Challenge →
Restate each entry word for word, leaving nothing out.

Task inputs →
--------------------------------------------------
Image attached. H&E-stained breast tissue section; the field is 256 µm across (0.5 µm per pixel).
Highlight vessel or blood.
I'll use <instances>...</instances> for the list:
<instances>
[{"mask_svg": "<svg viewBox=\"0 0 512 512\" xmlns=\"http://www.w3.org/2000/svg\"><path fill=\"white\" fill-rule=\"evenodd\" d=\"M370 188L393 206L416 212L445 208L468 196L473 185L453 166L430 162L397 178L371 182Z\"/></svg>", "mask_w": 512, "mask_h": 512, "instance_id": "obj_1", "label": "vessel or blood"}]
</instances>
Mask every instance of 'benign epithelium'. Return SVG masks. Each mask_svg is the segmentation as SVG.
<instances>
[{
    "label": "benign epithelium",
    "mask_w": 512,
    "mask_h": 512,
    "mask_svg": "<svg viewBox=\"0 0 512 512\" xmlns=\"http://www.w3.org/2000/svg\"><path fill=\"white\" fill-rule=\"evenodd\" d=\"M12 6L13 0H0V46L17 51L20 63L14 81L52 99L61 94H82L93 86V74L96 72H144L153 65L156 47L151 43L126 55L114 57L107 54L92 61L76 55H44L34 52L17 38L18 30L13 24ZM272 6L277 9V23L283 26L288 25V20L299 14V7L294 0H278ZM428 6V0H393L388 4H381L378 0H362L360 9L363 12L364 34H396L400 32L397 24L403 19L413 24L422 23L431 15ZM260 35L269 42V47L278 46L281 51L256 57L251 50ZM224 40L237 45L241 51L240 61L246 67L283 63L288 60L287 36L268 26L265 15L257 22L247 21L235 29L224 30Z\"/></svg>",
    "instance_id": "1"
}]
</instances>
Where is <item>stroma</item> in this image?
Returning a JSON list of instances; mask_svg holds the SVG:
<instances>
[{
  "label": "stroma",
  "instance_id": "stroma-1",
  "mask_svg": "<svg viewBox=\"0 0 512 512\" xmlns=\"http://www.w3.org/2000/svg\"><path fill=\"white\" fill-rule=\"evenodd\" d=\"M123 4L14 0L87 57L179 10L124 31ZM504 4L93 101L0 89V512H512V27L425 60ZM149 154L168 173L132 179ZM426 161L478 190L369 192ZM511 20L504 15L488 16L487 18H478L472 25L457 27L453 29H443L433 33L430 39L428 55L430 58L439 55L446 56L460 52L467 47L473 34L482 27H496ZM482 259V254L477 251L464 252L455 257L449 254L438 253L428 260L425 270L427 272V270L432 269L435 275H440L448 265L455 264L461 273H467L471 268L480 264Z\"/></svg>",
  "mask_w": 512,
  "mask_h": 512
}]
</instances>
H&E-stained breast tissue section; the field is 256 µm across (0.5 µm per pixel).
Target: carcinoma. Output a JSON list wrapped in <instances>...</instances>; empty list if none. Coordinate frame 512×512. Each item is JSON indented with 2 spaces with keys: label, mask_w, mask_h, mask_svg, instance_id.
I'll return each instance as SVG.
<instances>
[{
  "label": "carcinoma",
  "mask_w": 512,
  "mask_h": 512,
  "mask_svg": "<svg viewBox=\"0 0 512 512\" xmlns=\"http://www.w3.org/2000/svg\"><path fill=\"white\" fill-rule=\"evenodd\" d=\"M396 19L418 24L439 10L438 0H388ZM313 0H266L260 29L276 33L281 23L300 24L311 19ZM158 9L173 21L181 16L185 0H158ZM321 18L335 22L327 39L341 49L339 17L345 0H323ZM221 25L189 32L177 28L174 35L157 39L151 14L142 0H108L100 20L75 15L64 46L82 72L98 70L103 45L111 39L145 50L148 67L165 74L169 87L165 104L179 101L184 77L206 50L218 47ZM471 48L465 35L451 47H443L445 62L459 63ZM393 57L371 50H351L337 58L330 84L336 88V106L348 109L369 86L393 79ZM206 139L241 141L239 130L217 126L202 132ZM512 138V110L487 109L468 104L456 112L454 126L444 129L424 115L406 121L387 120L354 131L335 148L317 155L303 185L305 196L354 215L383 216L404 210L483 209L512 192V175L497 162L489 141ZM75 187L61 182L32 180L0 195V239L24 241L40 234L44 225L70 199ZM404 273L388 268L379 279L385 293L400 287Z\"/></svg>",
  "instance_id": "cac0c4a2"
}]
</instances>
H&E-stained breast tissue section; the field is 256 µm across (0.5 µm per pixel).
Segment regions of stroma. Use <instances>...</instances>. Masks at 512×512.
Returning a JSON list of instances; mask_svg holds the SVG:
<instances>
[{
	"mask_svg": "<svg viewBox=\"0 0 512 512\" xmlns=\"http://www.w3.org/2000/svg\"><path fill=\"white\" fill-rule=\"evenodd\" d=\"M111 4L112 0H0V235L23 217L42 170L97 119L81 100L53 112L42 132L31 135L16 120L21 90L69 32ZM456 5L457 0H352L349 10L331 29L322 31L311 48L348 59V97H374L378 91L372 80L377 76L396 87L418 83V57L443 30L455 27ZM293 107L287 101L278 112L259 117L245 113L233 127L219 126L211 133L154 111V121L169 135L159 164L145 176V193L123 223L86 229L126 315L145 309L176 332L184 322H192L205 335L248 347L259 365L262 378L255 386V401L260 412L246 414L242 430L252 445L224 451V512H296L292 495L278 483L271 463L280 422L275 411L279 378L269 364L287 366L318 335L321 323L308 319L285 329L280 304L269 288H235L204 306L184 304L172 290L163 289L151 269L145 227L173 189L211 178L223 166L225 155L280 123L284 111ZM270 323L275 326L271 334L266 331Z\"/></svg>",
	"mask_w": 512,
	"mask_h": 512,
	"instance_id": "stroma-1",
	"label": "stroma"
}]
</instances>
--------------------------------------------------
The answer →
Image attached. H&E-stained breast tissue section; the field is 256 µm across (0.5 µm per pixel).
Highlight vessel or blood.
I'll use <instances>...</instances> for the list:
<instances>
[{"mask_svg": "<svg viewBox=\"0 0 512 512\" xmlns=\"http://www.w3.org/2000/svg\"><path fill=\"white\" fill-rule=\"evenodd\" d=\"M370 188L393 206L416 212L445 208L468 196L473 185L453 166L430 162L397 178L371 182Z\"/></svg>", "mask_w": 512, "mask_h": 512, "instance_id": "obj_1", "label": "vessel or blood"}]
</instances>
Mask every instance of 'benign epithelium'. Return SVG masks. Each mask_svg is the segmentation as SVG.
<instances>
[{
    "label": "benign epithelium",
    "mask_w": 512,
    "mask_h": 512,
    "mask_svg": "<svg viewBox=\"0 0 512 512\" xmlns=\"http://www.w3.org/2000/svg\"><path fill=\"white\" fill-rule=\"evenodd\" d=\"M12 6L13 0H0V46L17 51L20 63L14 81L52 99L61 94H82L93 86V74L96 72H144L153 65L156 47L151 43L126 55L114 57L107 54L92 61L76 55H44L34 52L17 38L18 30L13 24ZM272 6L277 9V23L283 26L288 25V20L299 14V7L294 0H278ZM428 6V0H393L388 4H381L378 0H362L360 9L363 12L364 34H396L400 32L397 24L403 19L413 24L422 23L431 15ZM260 35L269 42V47L278 46L281 51L256 57L251 50ZM224 40L237 45L241 51L240 61L246 67L283 63L288 60L287 36L268 26L265 15L257 22L247 21L235 29L224 30Z\"/></svg>",
    "instance_id": "1"
}]
</instances>
Where is <item>stroma</item> in this image?
Returning a JSON list of instances; mask_svg holds the SVG:
<instances>
[{
  "label": "stroma",
  "instance_id": "stroma-1",
  "mask_svg": "<svg viewBox=\"0 0 512 512\" xmlns=\"http://www.w3.org/2000/svg\"><path fill=\"white\" fill-rule=\"evenodd\" d=\"M123 4L14 0L87 57L179 10L124 31ZM504 4L93 101L0 89V512H512V27L425 60ZM149 154L168 173L132 179ZM426 161L478 190L369 192ZM511 20L504 15L488 16L487 18H478L472 25L457 27L453 29H443L433 33L430 39L428 55L430 58L439 55L446 56L460 52L467 47L473 34L482 27H496ZM482 259V254L477 251L464 252L455 257L449 254L438 253L428 260L425 270L427 272V270L432 269L435 275H440L448 265L455 264L461 273H467L471 268L480 264Z\"/></svg>",
  "mask_w": 512,
  "mask_h": 512
}]
</instances>
H&E-stained breast tissue section; the field is 256 µm across (0.5 µm per pixel).
Target: carcinoma. Output a JSON list wrapped in <instances>...</instances>; empty list if none. Coordinate frame 512×512. Each item is JSON indented with 2 spaces with keys: label, mask_w, mask_h, mask_svg, instance_id.
I'll return each instance as SVG.
<instances>
[{
  "label": "carcinoma",
  "mask_w": 512,
  "mask_h": 512,
  "mask_svg": "<svg viewBox=\"0 0 512 512\" xmlns=\"http://www.w3.org/2000/svg\"><path fill=\"white\" fill-rule=\"evenodd\" d=\"M396 19L418 24L439 10L438 0H388ZM313 0H266L260 29L276 33L281 23L300 24L311 19ZM158 9L173 21L181 16L185 0H158ZM321 18L335 22L327 39L341 49L339 17L345 0H323ZM221 25L189 32L177 28L174 35L157 39L151 14L142 0H108L100 20L75 15L64 46L82 72L98 70L103 45L111 39L145 50L148 67L165 74L169 87L165 104L179 101L184 77L206 50L218 47ZM471 48L465 35L451 47H443L445 62L459 63ZM393 57L371 50H351L337 58L330 84L336 88V106L348 109L369 86L393 79ZM206 139L241 141L239 130L217 126L202 132ZM512 138V110L487 109L468 104L456 112L454 126L444 129L424 115L406 121L387 120L354 131L335 148L317 155L303 185L305 196L354 215L383 216L404 210L483 209L512 192V175L497 162L489 141ZM75 187L61 182L32 180L0 195V239L24 241L40 234L44 225L70 199ZM404 273L388 268L379 279L385 293L400 287Z\"/></svg>",
  "instance_id": "cac0c4a2"
}]
</instances>
H&E-stained breast tissue section; the field is 256 µm across (0.5 µm per pixel).
Segment regions of stroma. Use <instances>...</instances>. Masks at 512×512.
Returning a JSON list of instances; mask_svg holds the SVG:
<instances>
[{
	"mask_svg": "<svg viewBox=\"0 0 512 512\" xmlns=\"http://www.w3.org/2000/svg\"><path fill=\"white\" fill-rule=\"evenodd\" d=\"M111 4L112 0H0V235L23 217L42 170L97 119L81 100L53 112L42 132L31 135L16 120L21 90L69 32ZM456 5L457 0H352L349 10L331 29L322 31L311 48L348 59V97H374L378 91L372 80L377 76L396 87L418 83V57L443 30L455 27ZM293 107L287 101L278 112L259 117L245 113L233 127L219 126L211 133L154 111V121L169 135L159 164L145 176V193L123 223L86 229L126 315L145 309L176 332L184 322H192L205 335L248 347L259 365L262 378L255 386V401L260 412L246 414L242 430L252 445L224 451V512H296L292 495L278 483L271 463L280 422L275 411L279 378L269 364L287 366L318 335L321 323L308 319L285 329L280 304L269 288H235L204 306L184 304L172 290L163 289L151 269L145 227L173 189L211 178L223 166L225 155L280 123L284 111ZM270 323L275 326L271 334L266 331Z\"/></svg>",
	"mask_w": 512,
	"mask_h": 512,
	"instance_id": "stroma-1",
	"label": "stroma"
}]
</instances>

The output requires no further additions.